DIRECTIONS - Copy all entries verbatim and keep any pictures out of the copy.

TASK INPUT -
⟨
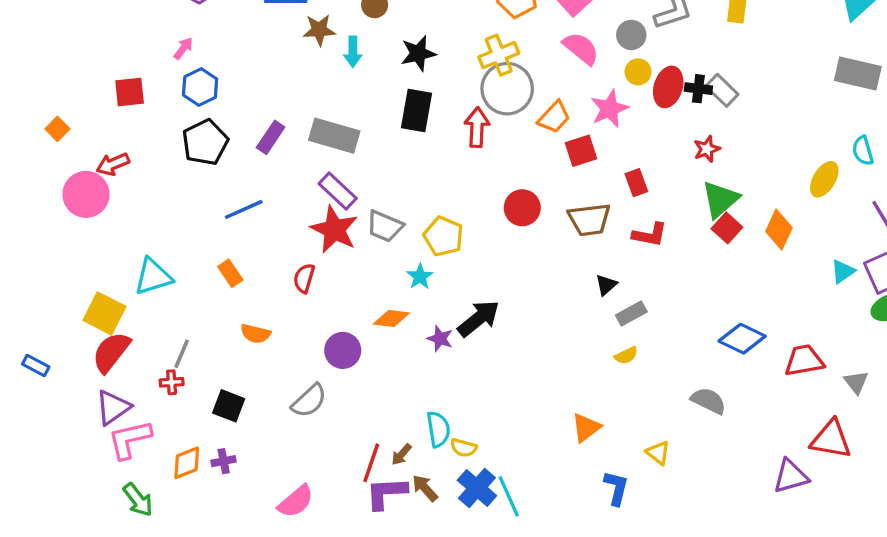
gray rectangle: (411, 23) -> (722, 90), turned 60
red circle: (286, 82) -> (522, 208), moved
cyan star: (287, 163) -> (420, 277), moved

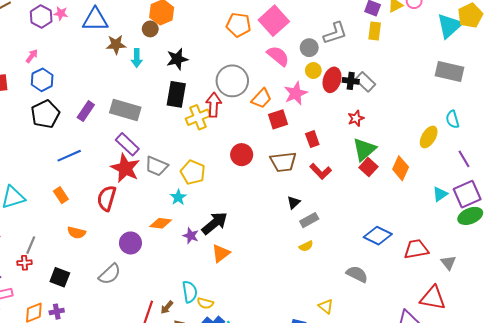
yellow cross: (499, 55) -> (198, 117), moved
red L-shape: (650, 235) -> (321, 171), turned 35
red semicircle: (304, 278) -> (107, 198), size x1.4
orange triangle: (586, 428) -> (221, 253), moved

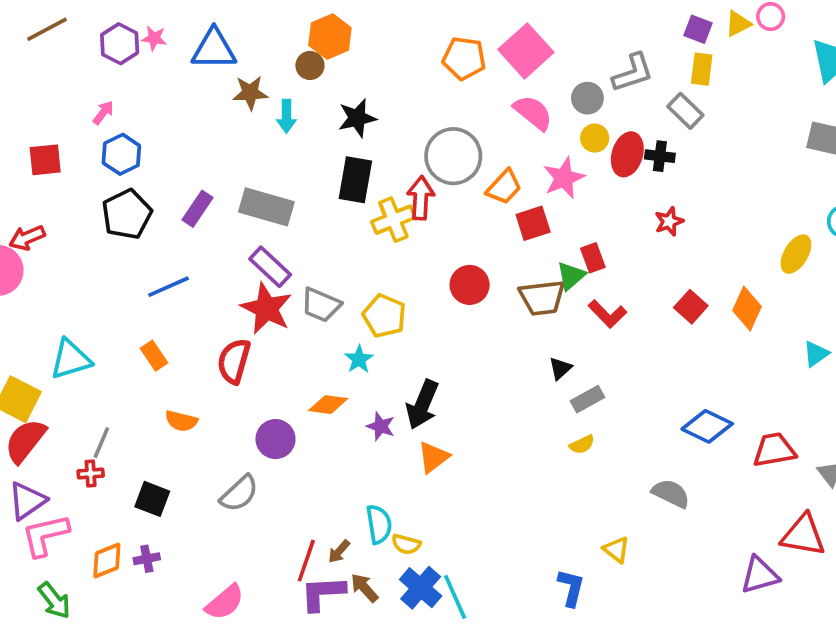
gray rectangle: (365, 82) -> (685, 111), moved
green triangle: (364, 149) -> (571, 276), moved, size x0.7
black arrow: (215, 223) -> (422, 405), turned 152

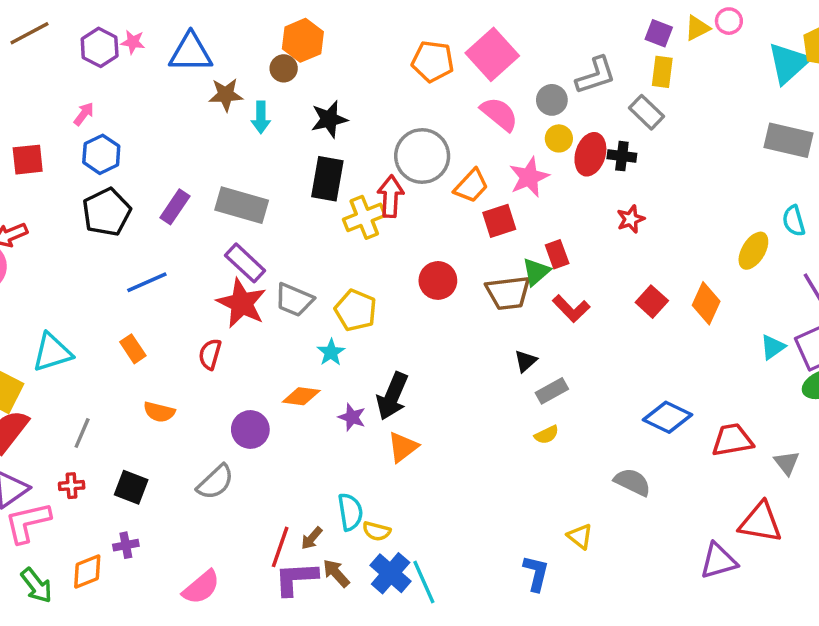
red semicircle: (234, 361) -> (210, 354), size x0.7
red cross: (91, 474) -> (72, 486), moved
orange diamond: (107, 561) -> (87, 571), moved

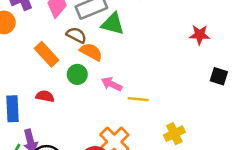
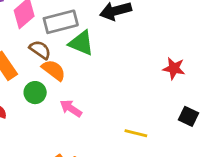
yellow line: (138, 99) -> (136, 133), moved

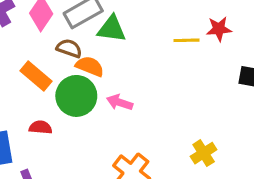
green circle: (35, 93) -> (76, 96), size x1.6
yellow line: (136, 133) -> (187, 40), moved

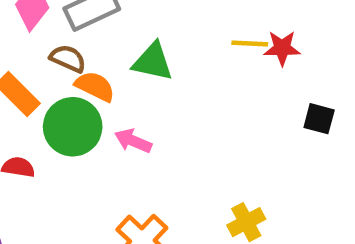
green triangle: (112, 29) -> (153, 62), moved
yellow line: (187, 40) -> (250, 43), moved

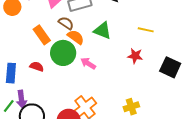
red star: (282, 48) -> (135, 56), moved
black square: (319, 119) -> (170, 67), size x1.5

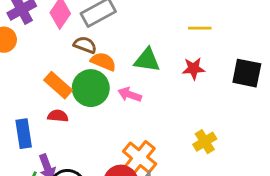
green triangle: (102, 31) -> (147, 60), moved
orange rectangle: (42, 35) -> (58, 85), moved

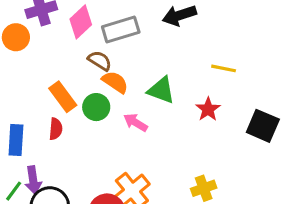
red star: (194, 68) -> (208, 109), turned 30
green circle: (91, 88) -> (96, 107), size x0.7
red semicircle: (58, 116) -> (56, 129), turned 78

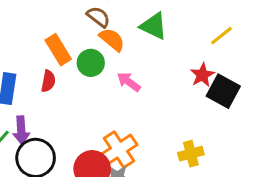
yellow line: (224, 68) -> (221, 36), turned -55
green triangle: (161, 90) -> (154, 26), moved
black square: (263, 126) -> (223, 91), moved

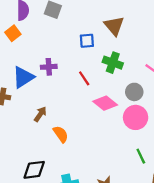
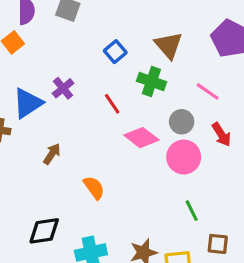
brown triangle: (114, 26) -> (169, 45), moved
blue square: (87, 41) -> (115, 52), turned -35
purple cross: (49, 67) -> (63, 88), turned -35
orange semicircle: (61, 134) -> (94, 188), moved

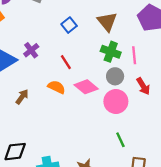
green cross: (151, 81) -> (111, 52), moved
pink line: (208, 91) -> (134, 55), turned 48
orange semicircle: (94, 188) -> (57, 87), moved, turned -30

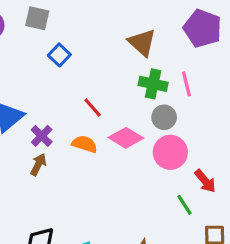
blue square: (69, 25) -> (59, 55), moved
purple cross: (31, 50) -> (42, 136), moved
red arrow: (143, 86) -> (205, 181), moved

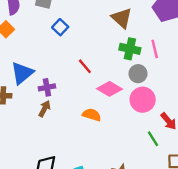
purple cross: (42, 136) -> (47, 87), turned 35
orange semicircle: (84, 144) -> (92, 115), moved

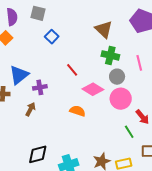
pink line: (155, 49) -> (139, 63), moved
brown arrow: (44, 109) -> (30, 109), moved

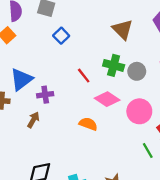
green cross: (110, 55) -> (114, 65), moved
gray circle: (117, 77) -> (137, 71), moved

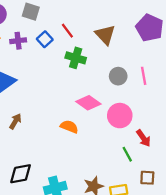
green cross: (114, 65) -> (76, 58), moved
red line: (84, 76) -> (67, 31), moved
purple cross: (45, 95) -> (18, 41), moved

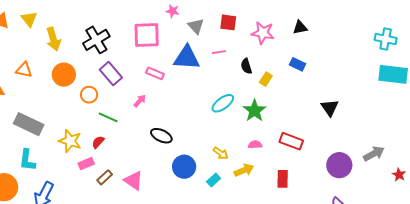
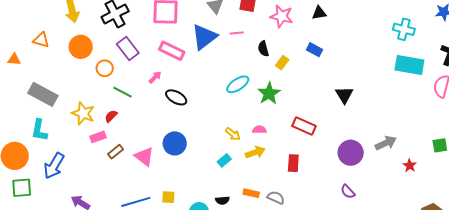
blue triangle: (187, 58) -> (204, 37), turned -44
pink rectangle: (155, 73) -> (172, 51), size x1.4
black ellipse: (161, 136) -> (176, 97), moved
pink semicircle: (255, 145) -> (259, 130), moved
blue circle: (184, 167) -> (175, 143), moved

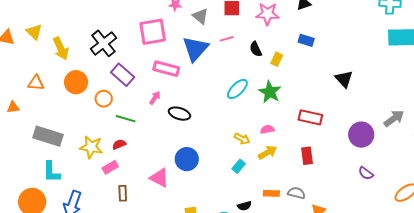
red semicircle: (111, 116) -> (119, 144), turned 32
brown rectangle: (116, 152) -> (123, 193), moved, turned -42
⟩
ANSWER SPACE -
gray rectangle: (411, 23) -> (722, 90), turned 60
red circle: (286, 82) -> (522, 208), moved
cyan star: (287, 163) -> (420, 277), moved

yellow cross: (499, 55) -> (198, 117), moved
red L-shape: (650, 235) -> (321, 171), turned 35
red semicircle: (304, 278) -> (107, 198), size x1.4
orange triangle: (586, 428) -> (221, 253), moved

gray rectangle: (365, 82) -> (685, 111), moved
green triangle: (364, 149) -> (571, 276), moved, size x0.7
black arrow: (215, 223) -> (422, 405), turned 152

red semicircle: (234, 361) -> (210, 354), size x0.7
red cross: (91, 474) -> (72, 486), moved
orange diamond: (107, 561) -> (87, 571), moved

yellow line: (138, 99) -> (136, 133), moved

green circle: (35, 93) -> (76, 96), size x1.6
yellow line: (136, 133) -> (187, 40), moved

green triangle: (112, 29) -> (153, 62), moved
yellow line: (187, 40) -> (250, 43), moved

red star: (282, 48) -> (135, 56), moved
black square: (319, 119) -> (170, 67), size x1.5

green triangle: (102, 31) -> (147, 60), moved
orange rectangle: (42, 35) -> (58, 85), moved

red star: (194, 68) -> (208, 109), turned 30
green circle: (91, 88) -> (96, 107), size x0.7
red semicircle: (58, 116) -> (56, 129), turned 78

yellow line: (224, 68) -> (221, 36), turned -55
green triangle: (161, 90) -> (154, 26), moved
black square: (263, 126) -> (223, 91), moved

brown triangle: (114, 26) -> (169, 45), moved
blue square: (87, 41) -> (115, 52), turned -35
purple cross: (49, 67) -> (63, 88), turned -35
orange semicircle: (61, 134) -> (94, 188), moved

green cross: (151, 81) -> (111, 52), moved
pink line: (208, 91) -> (134, 55), turned 48
orange semicircle: (94, 188) -> (57, 87), moved, turned -30

blue square: (69, 25) -> (59, 55), moved
purple cross: (31, 50) -> (42, 136), moved
red arrow: (143, 86) -> (205, 181), moved

purple cross: (42, 136) -> (47, 87), turned 35
orange semicircle: (84, 144) -> (92, 115), moved

pink line: (155, 49) -> (139, 63), moved
brown arrow: (44, 109) -> (30, 109), moved

green cross: (110, 55) -> (114, 65), moved
gray circle: (117, 77) -> (137, 71), moved

green cross: (114, 65) -> (76, 58), moved
red line: (84, 76) -> (67, 31), moved
purple cross: (45, 95) -> (18, 41), moved

blue triangle: (187, 58) -> (204, 37), turned -44
pink rectangle: (155, 73) -> (172, 51), size x1.4
black ellipse: (161, 136) -> (176, 97), moved
pink semicircle: (255, 145) -> (259, 130), moved
blue circle: (184, 167) -> (175, 143), moved

red semicircle: (111, 116) -> (119, 144), turned 32
brown rectangle: (116, 152) -> (123, 193), moved, turned -42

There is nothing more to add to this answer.